Dataset items:
***

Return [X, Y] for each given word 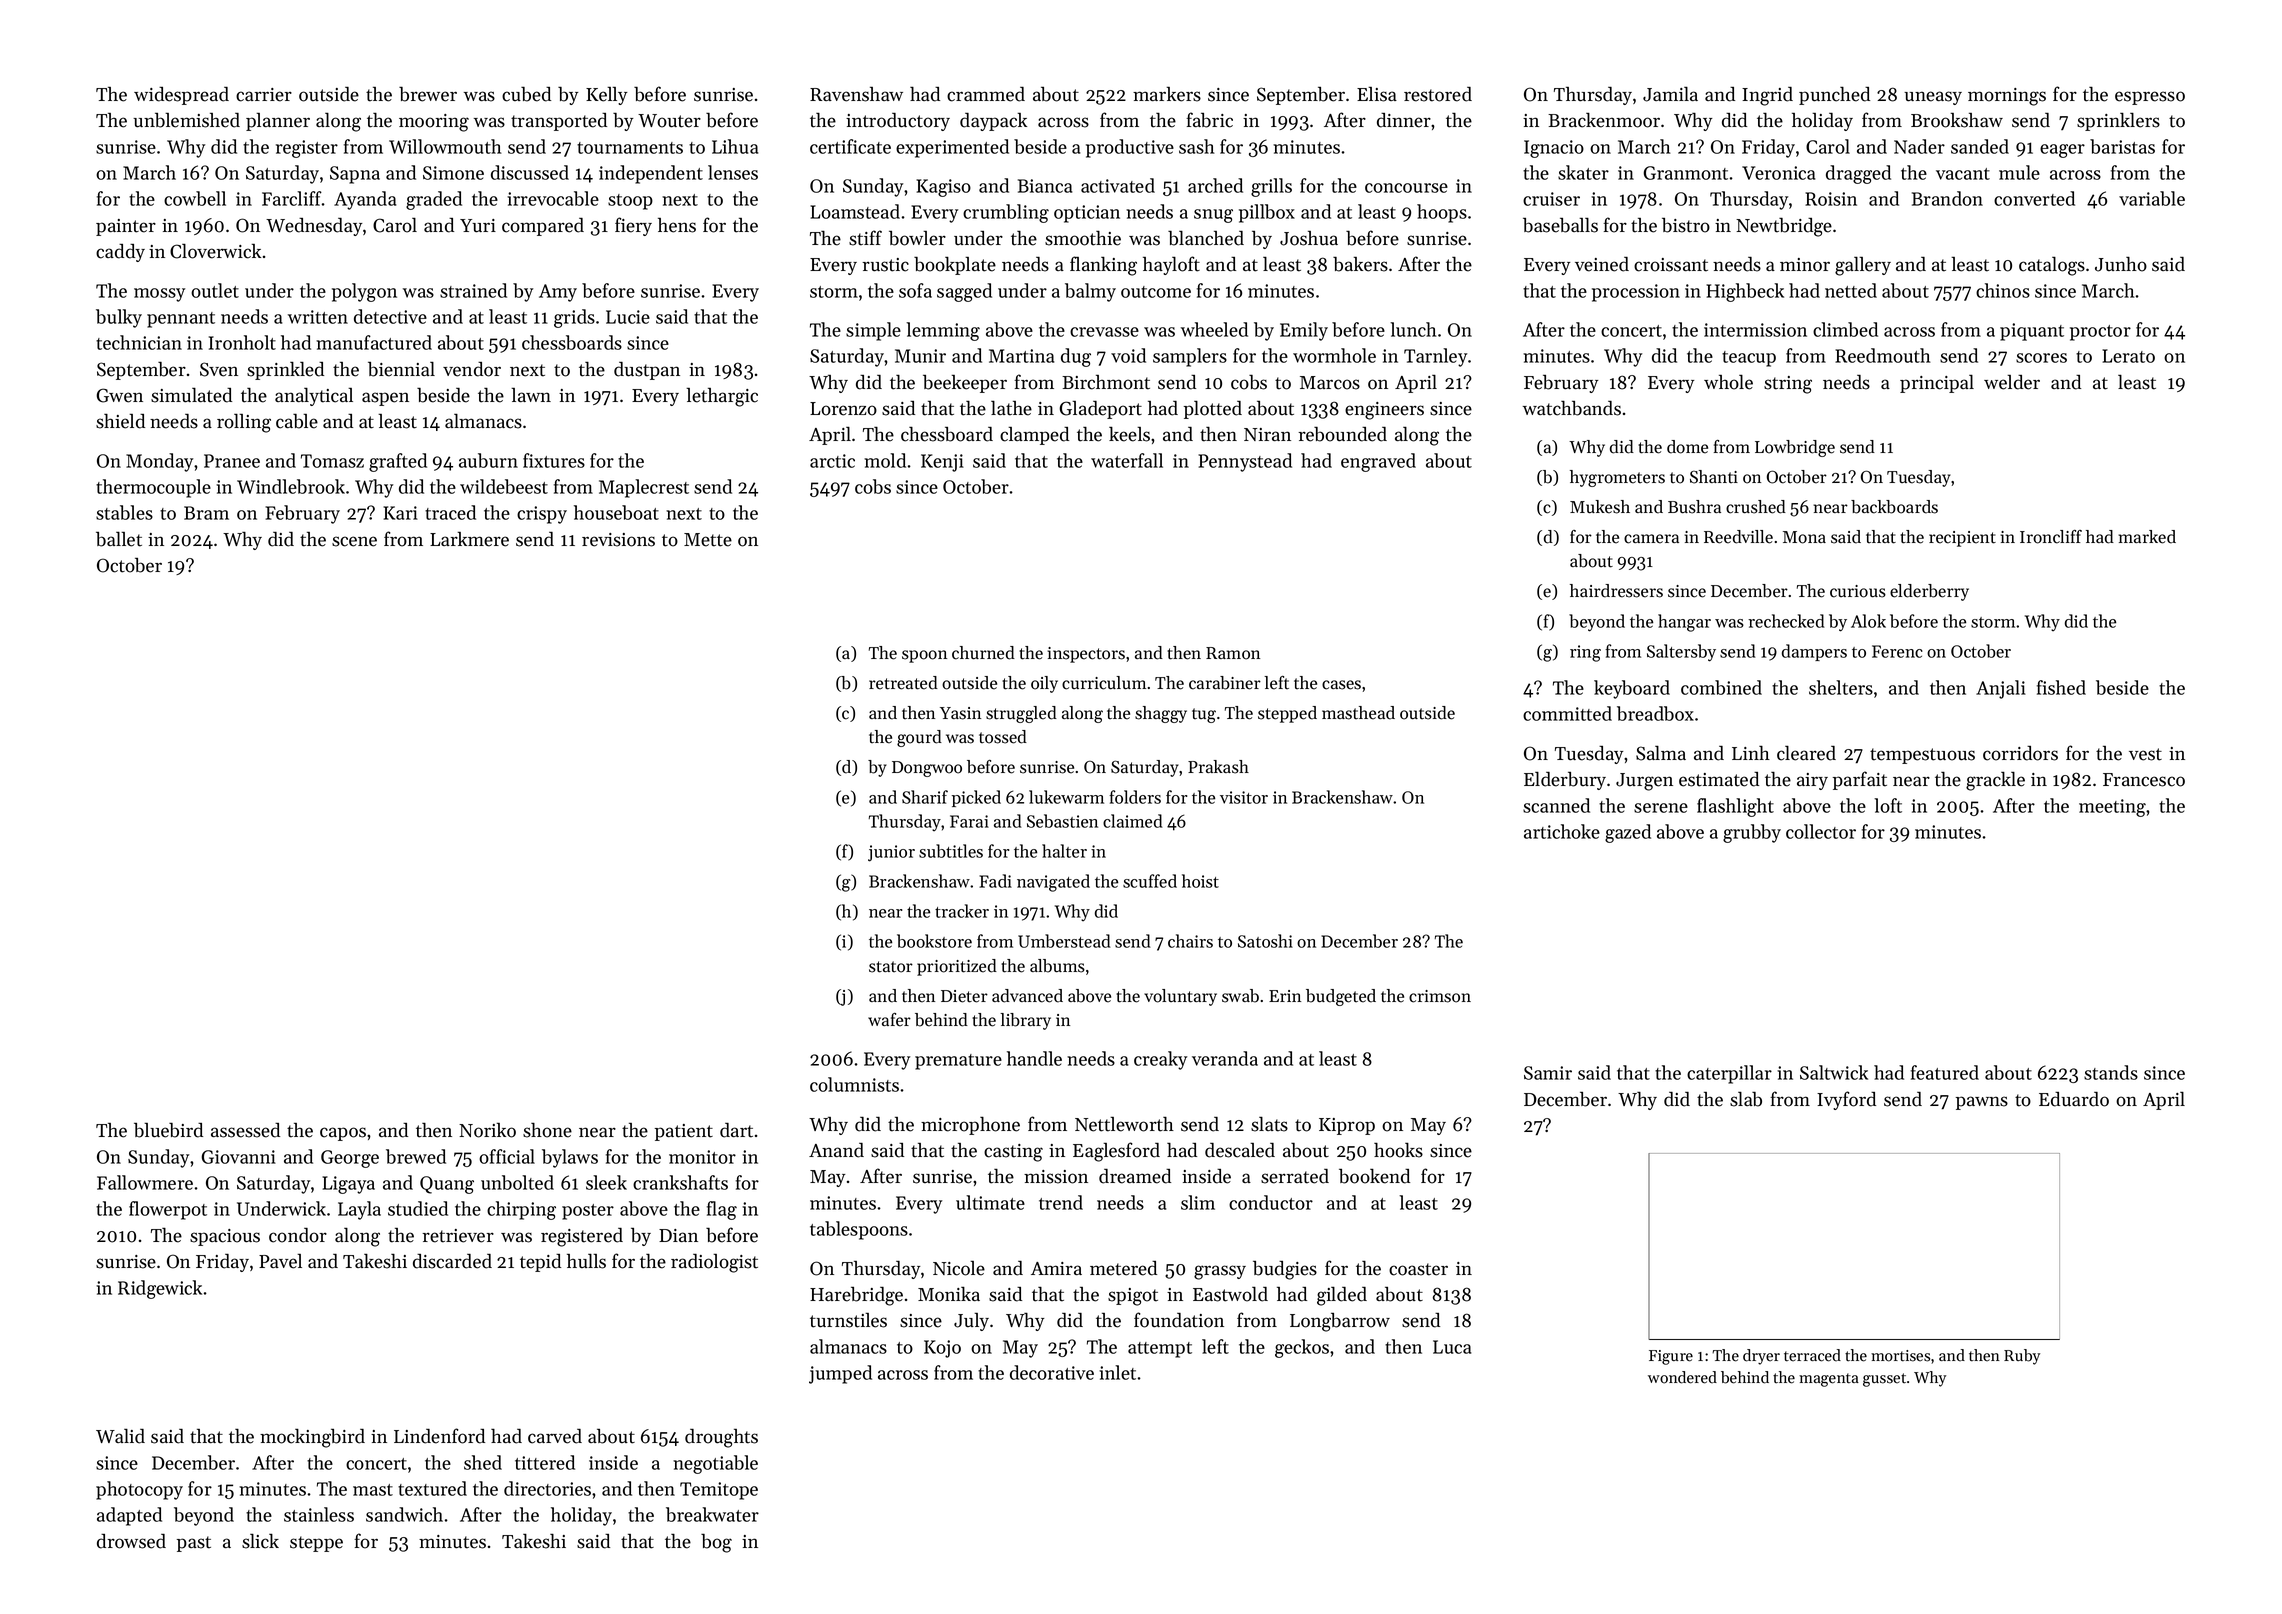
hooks [1398, 1150]
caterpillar [1729, 1074]
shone [547, 1130]
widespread [181, 96]
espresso [2150, 98]
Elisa [1377, 94]
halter [1064, 851]
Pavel [280, 1261]
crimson [1440, 996]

***

◆ EXERCISE TASK ◆
Shift the coordinates in the listing above by adding 94 to each of their numbers, then write out every line again, requests included. Leave the pictures out of your answer.

◆ ANSWER BELOW ◆
Return [X, Y] for each given word 
hooks [1492, 1244]
caterpillar [1823, 1168]
shone [641, 1224]
widespread [275, 190]
espresso [2244, 192]
Elisa [1471, 188]
halter [1158, 945]
Pavel [374, 1355]
crimson [1534, 1090]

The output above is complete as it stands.